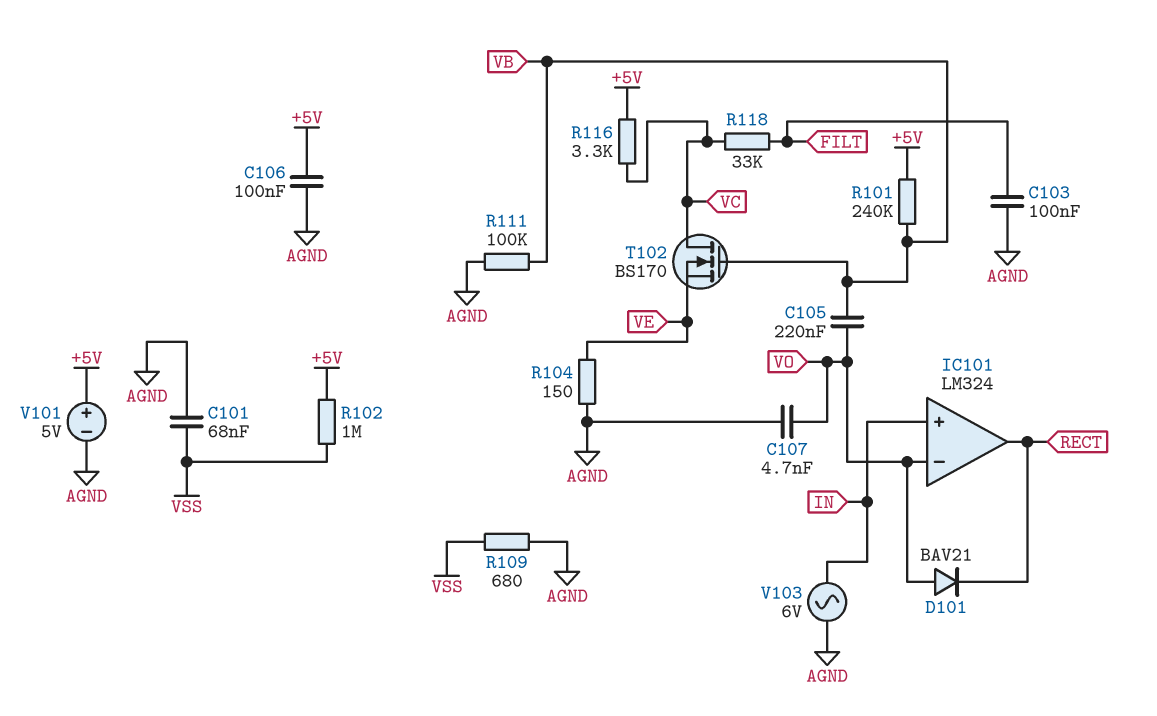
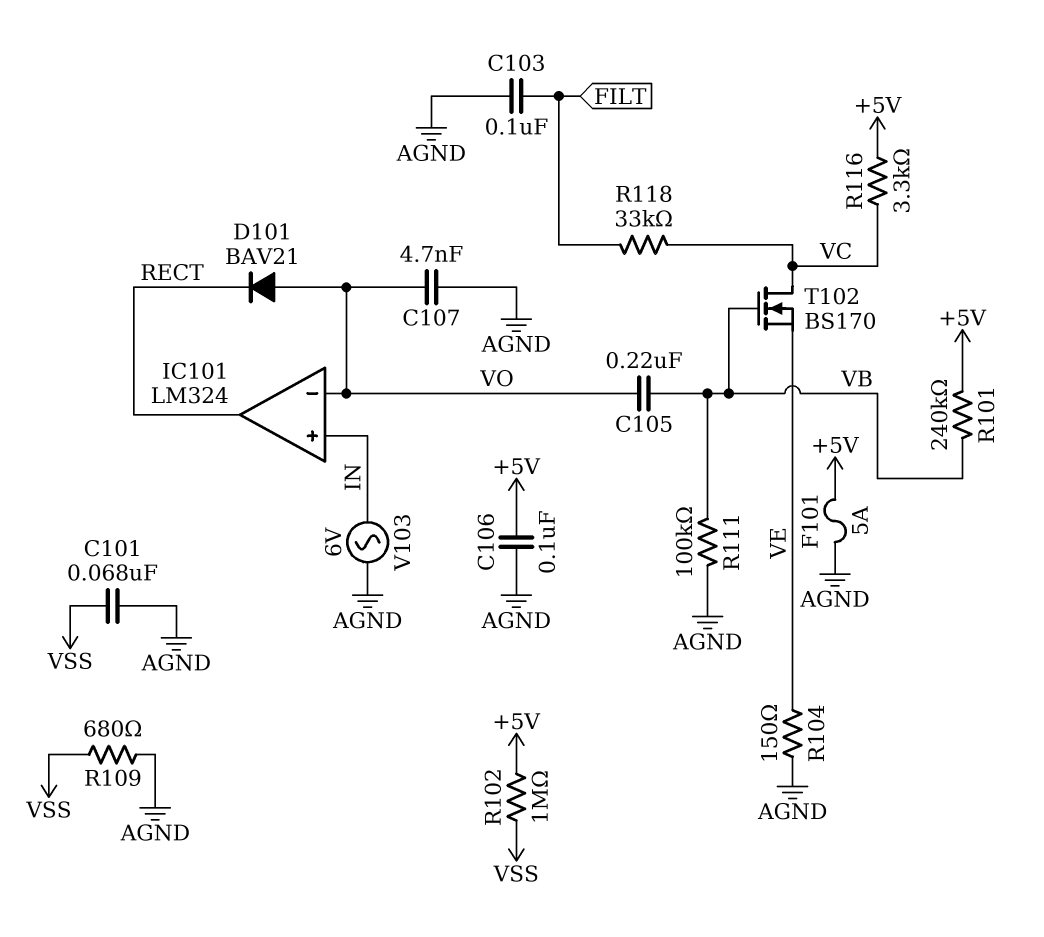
F101: none -> 5A (+5V, AGND)
V101: 5V (plus +5V, minus AGND) -> none

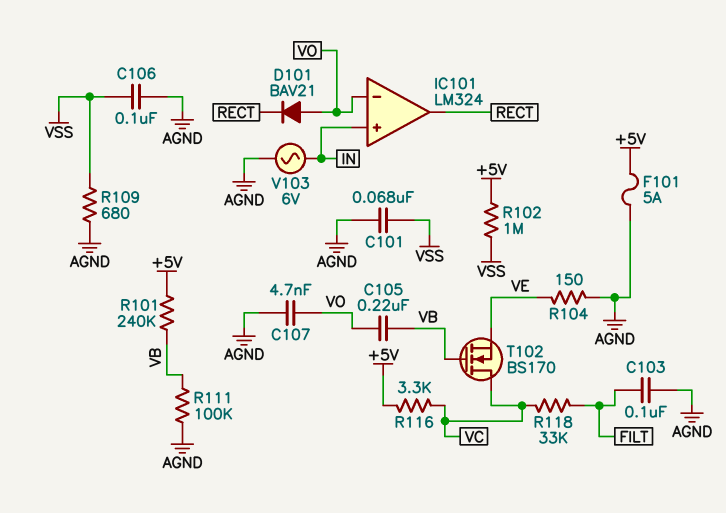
C106: 100nF (+5V, AGND) -> 100nF (AGND, VSS)

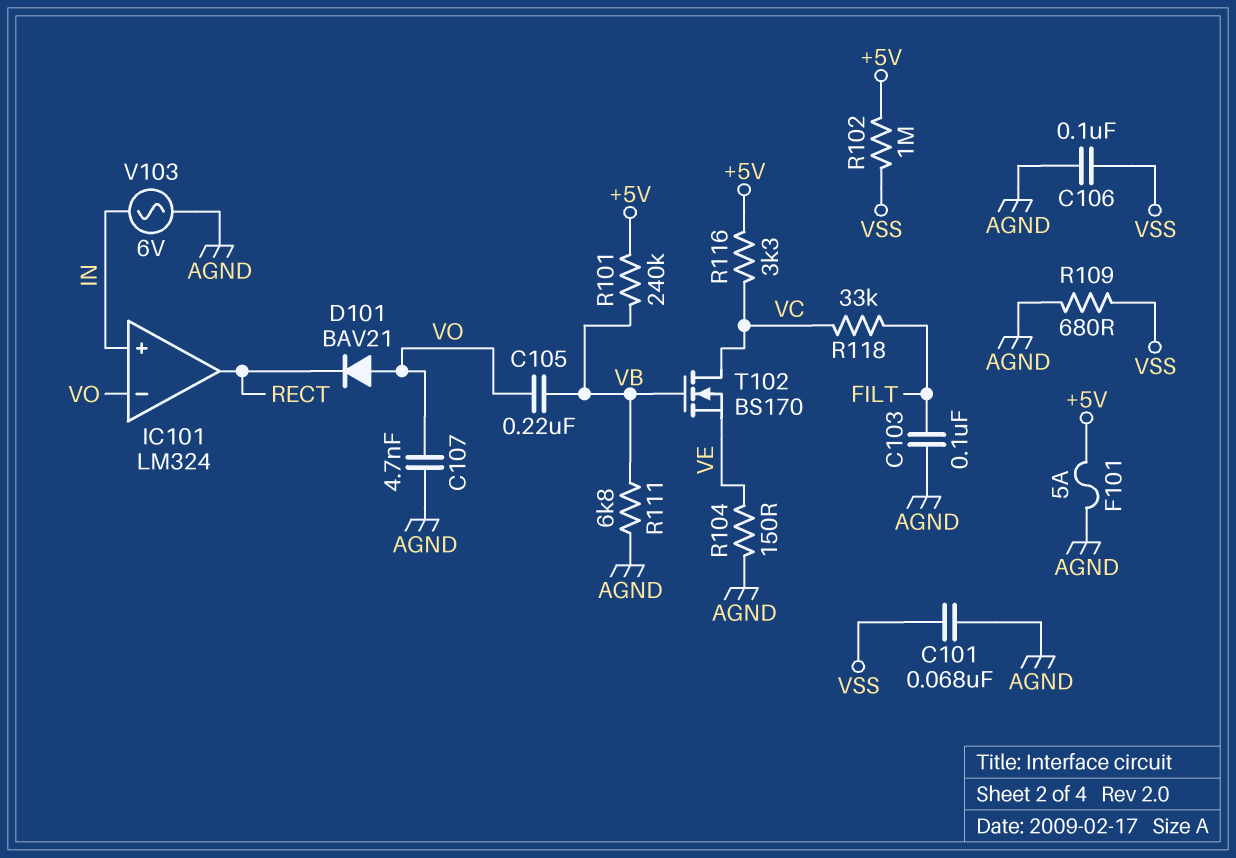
R111: 100k (AGND, VB) -> 6.8k (AGND, VB)

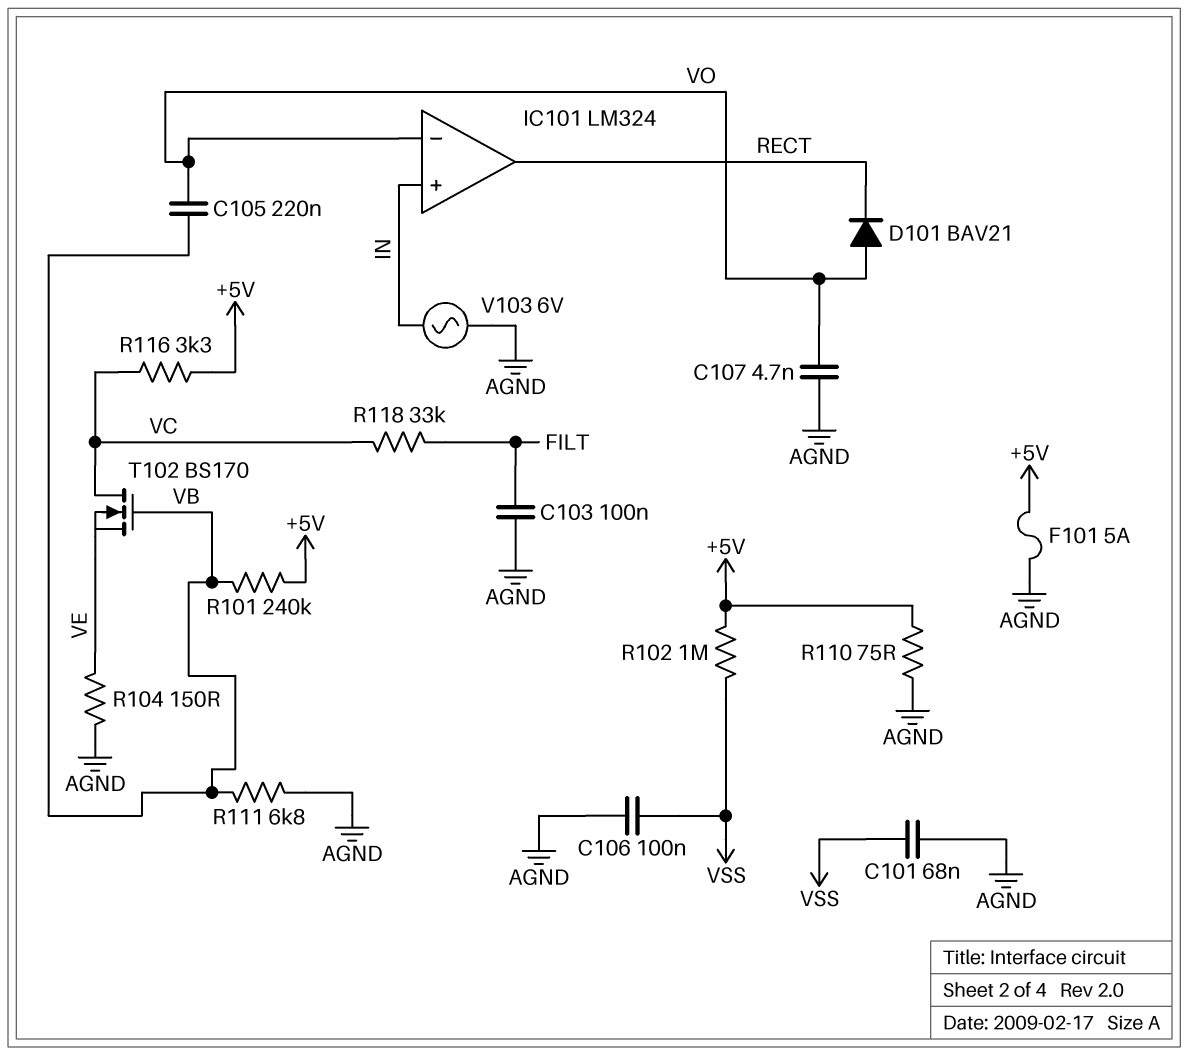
R109: 680 (AGND, VSS) -> none
R110: none -> 75 (+5V, AGND)

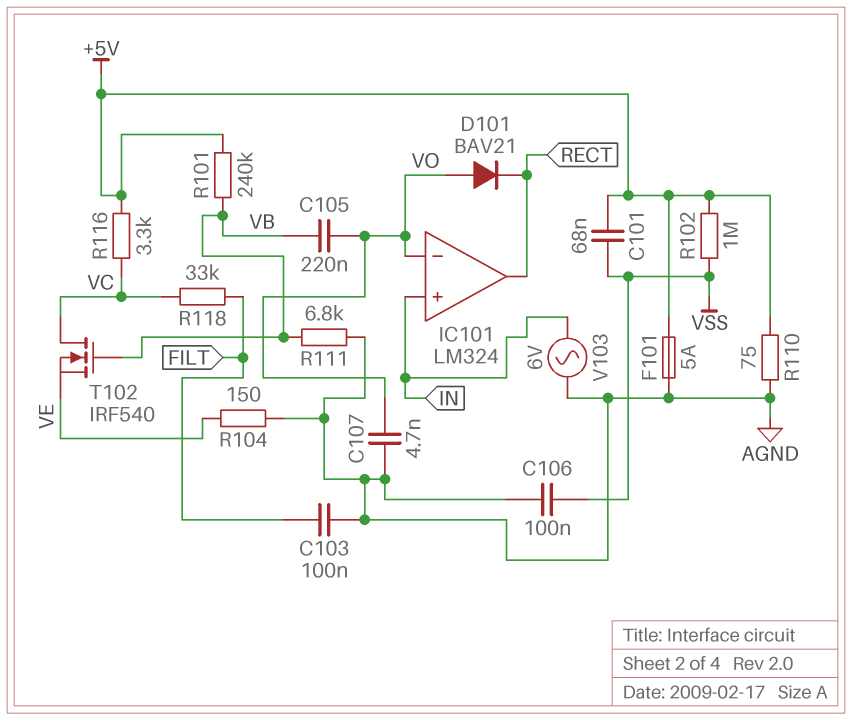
C101: 68nF (AGND, VSS) -> 68nF (+5V, VSS)
T102: NMOS BS170 (G VB, D VC, S VE) -> NMOS IRF540 (G VB, D VC, S VE)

--------------------

Leave the images aside and return the records above exactly as written.

Answer below:
F101: none -> 5A (+5V, AGND)
V101: 5V (plus +5V, minus AGND) -> none

C106: 100nF (+5V, AGND) -> 100nF (AGND, VSS)

R111: 100k (AGND, VB) -> 6.8k (AGND, VB)

R109: 680 (AGND, VSS) -> none
R110: none -> 75 (+5V, AGND)

C101: 68nF (AGND, VSS) -> 68nF (+5V, VSS)
T102: NMOS BS170 (G VB, D VC, S VE) -> NMOS IRF540 (G VB, D VC, S VE)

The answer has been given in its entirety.